Each line that includes "black" must be copied from the records.

◆ Coordinate-based object records
++++++
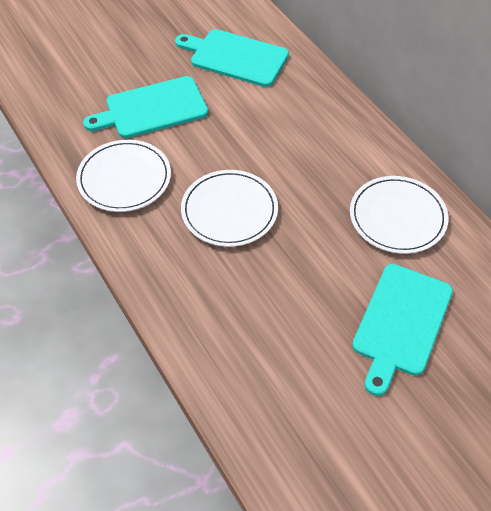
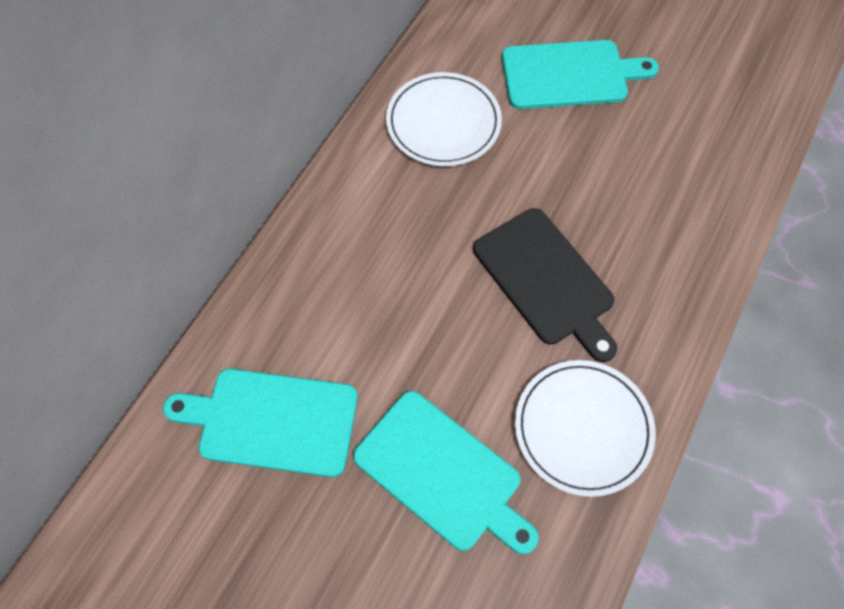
camera: 120 degrees left, 10 degrees up
turquoise cutting board [175,29,289,87] -> turquoise cutting board turned 105 degrees clockwise [163,369,358,477]
white plate [181,170,278,247] -> black cutting board [473,208,617,362]

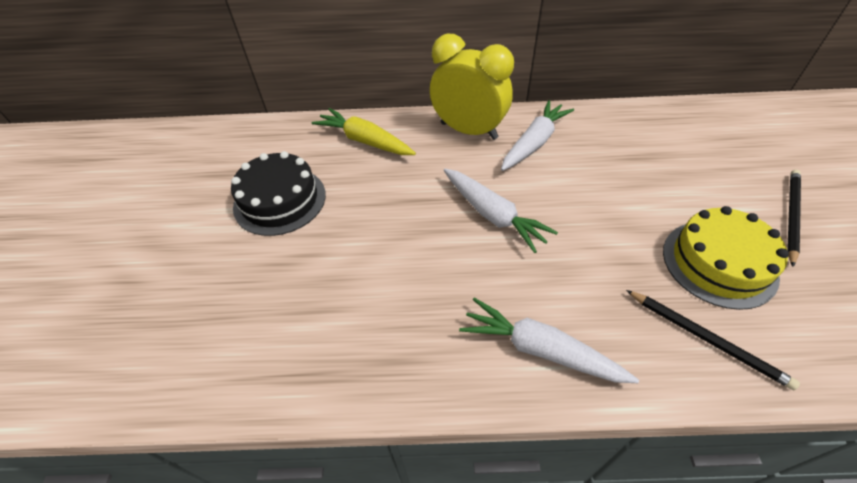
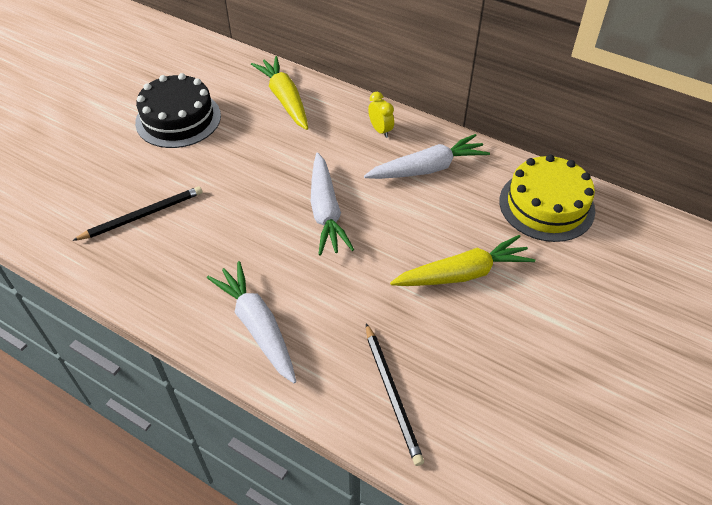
camera: 30 degrees right, 0 degrees up
yellow clock [430,34,514,140] -> yellow clock [368,92,394,138], size x0.41
yellow cake [663,206,789,310] -> yellow cake moved to [499,154,595,242]
black pencil [787,170,801,267] -> black pencil moved to [72,186,202,241]
none -> yellow carrot [390,235,535,286]

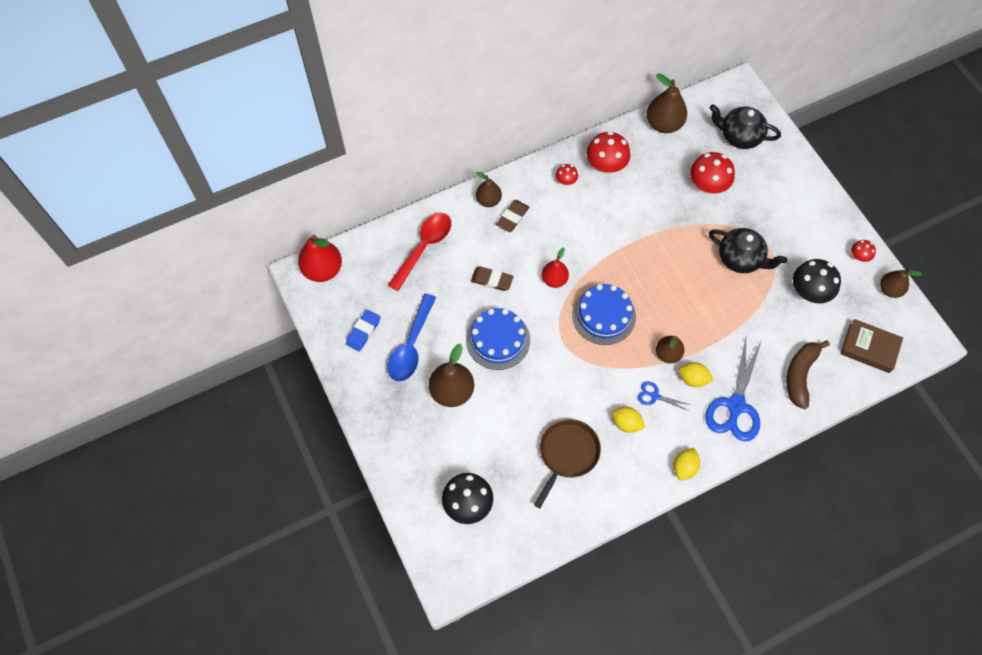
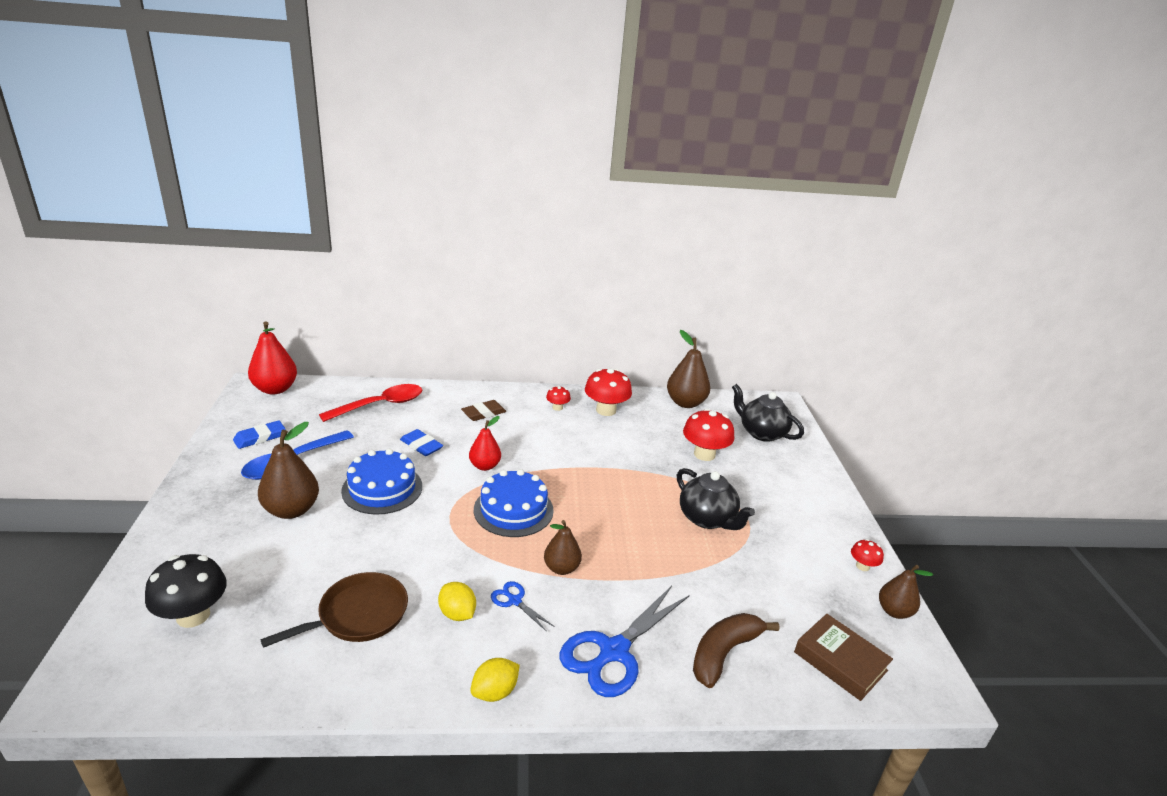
camera: 20 degrees right, 35 degrees down
brown eraser [471,267,513,291] -> blue eraser [400,429,443,456]
brown pear [476,172,502,207] -> none
yellow lemon [678,362,713,387] -> none
black mushroom [793,259,841,304] -> none

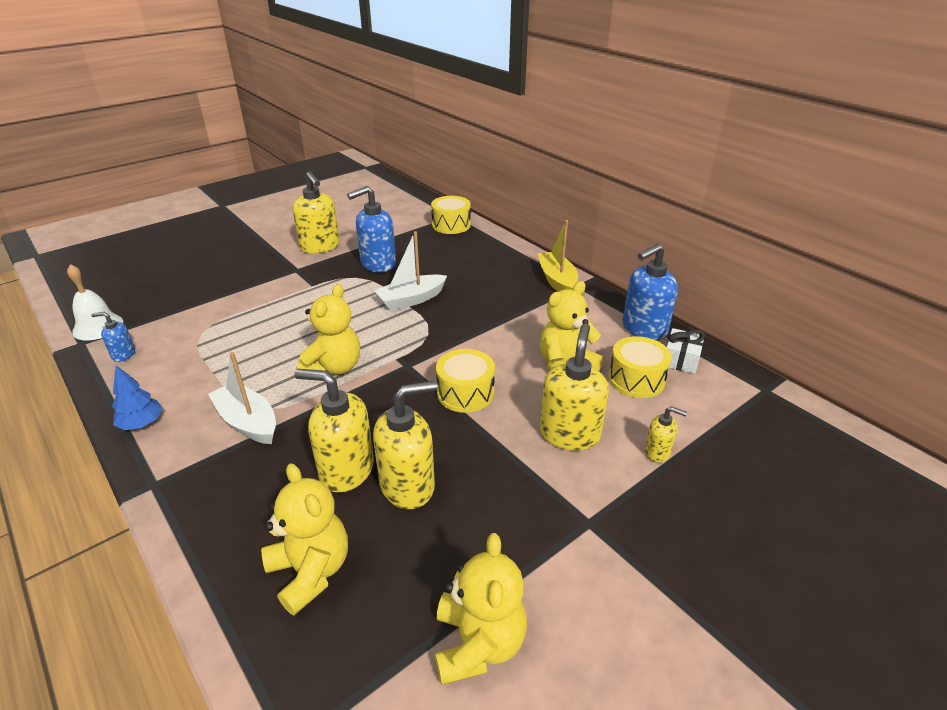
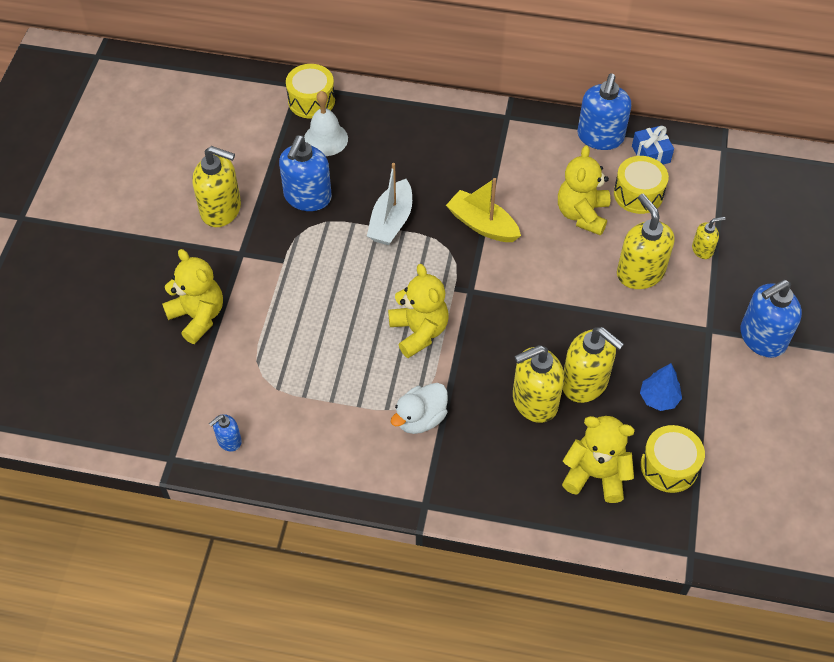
camera: 40 degrees left, 20 degrees up
white bell [67,264,123,340] -> white bell moved to [304,91,348,156]
blue tree [112,365,163,430] -> blue tree moved to [640,363,682,411]
white boat [208,352,276,444] -> white duck [391,383,448,434]
yellow soap dispenser [373,381,437,509] -> yellow soap dispenser turned 105 degrees clockwise [562,327,624,403]
yellow teddy bear [435,533,527,685] -> yellow teddy bear moved to [162,249,223,344]
yellow drum [436,349,495,413] -> yellow drum moved to [641,425,705,493]
yellow boat [538,220,578,292] -> yellow boat moved to [446,178,521,242]
white gift [667,328,705,374] -> blue gift [632,126,674,165]
none -> blue soap dispenser [741,280,802,358]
++++++
◆ Answer
white plate [181,170,278,247] -> black cutting board [473,208,617,362]
black pencil [787,170,801,267] -> black pencil moved to [72,186,202,241]
black mushroom [793,259,841,304] -> none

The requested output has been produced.